## [EXERCISE]
Please repeat the lines below, exactly and only, from the one that holds "(266, 487) = (316, 447): white mug -> none" through the one that holds "(473, 419) = (522, 457): none -> brown mouse".

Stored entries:
★ ★ ★

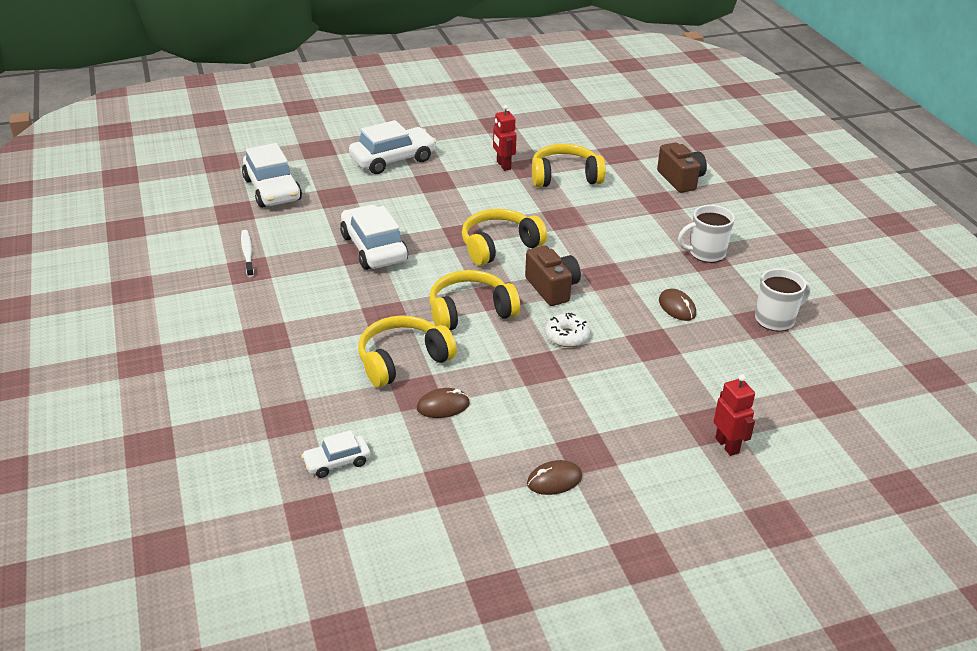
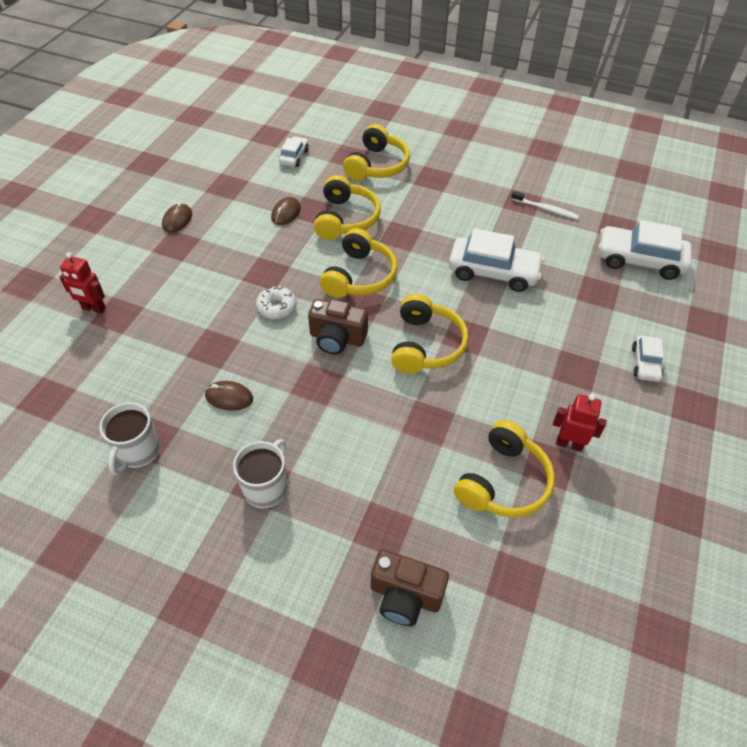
camera: 130 degrees right, 15 degrees up
(284, 387) = (377, 165): none -> yellow headphones
(393, 159) = (645, 363): white car -> white car, size x0.54

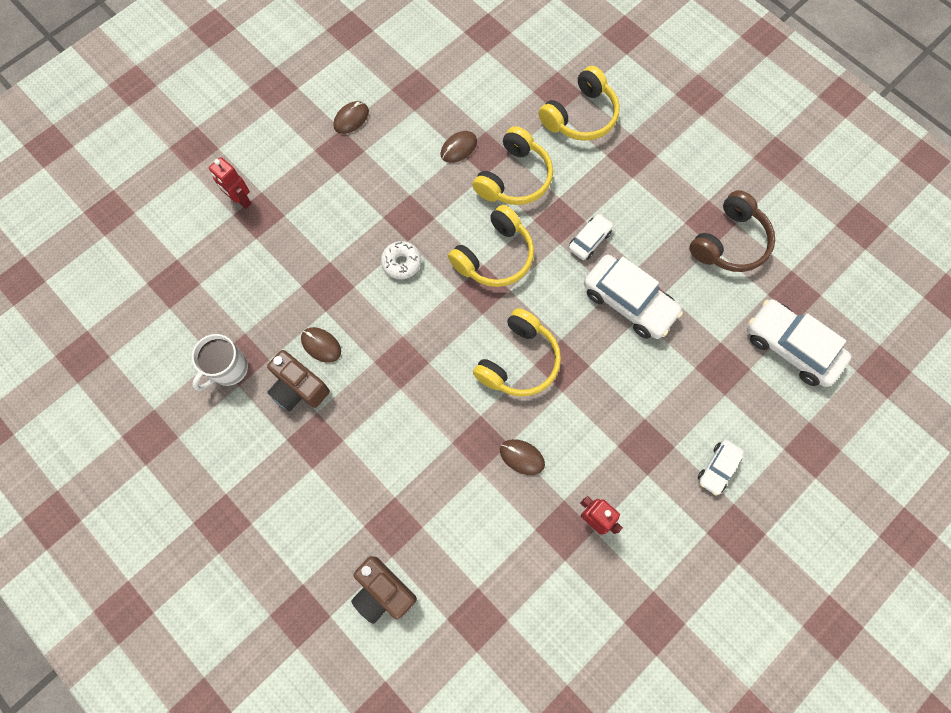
camera: 25 degrees right, 20 degrees up
(266, 487) = (316, 447): white mug -> none
(294, 157) = (499, 73): white car -> white car (589, 240)
(337, 338) = (441, 320): brown camera -> brown camera (299, 388)
(473, 419) = (522, 457): none -> brown mouse
(503, 481) = (515, 529): yellow headphones -> none
(545, 209) = (729, 242): white toothbrush -> brown headphones

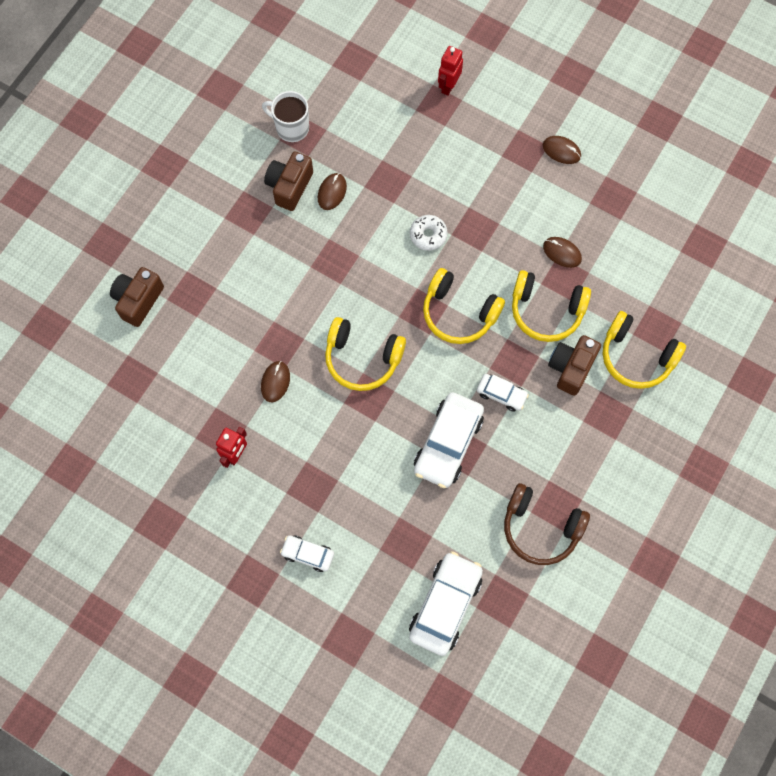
camera: 75 degrees right, 0 degrees up
(578, 173) = (571, 368): none -> brown camera

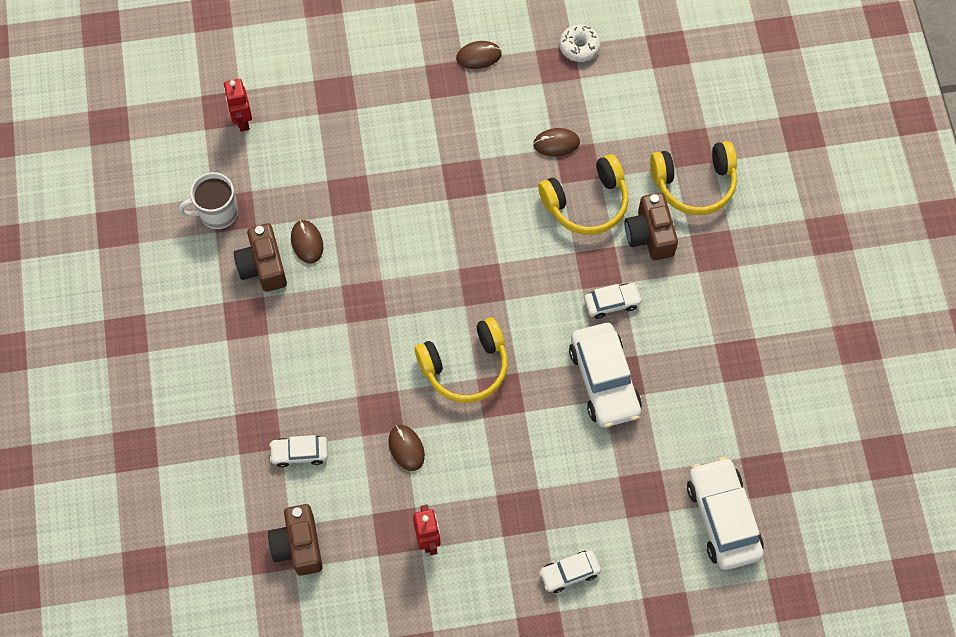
camera: 40 degrees left, 5 degrees down
(138, 300) = (213, 476): brown camera -> brown camera (298, 546)
(205, 329) = (300, 453): none -> white car
(428, 235) = (427, 215): white donut -> white donut (579, 47)
(448, 86) = (329, 72): red robot -> red robot (242, 121)
(459, 313) = (514, 262): yellow headphones -> none
(540, 528) = (743, 388): brown headphones -> none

★ ★ ★

## [RESPONSE AREA]
(266, 487) = (316, 447): white mug -> none
(294, 157) = (499, 73): white car -> white car (589, 240)
(337, 338) = (441, 320): brown camera -> brown camera (299, 388)
(473, 419) = (522, 457): none -> brown mouse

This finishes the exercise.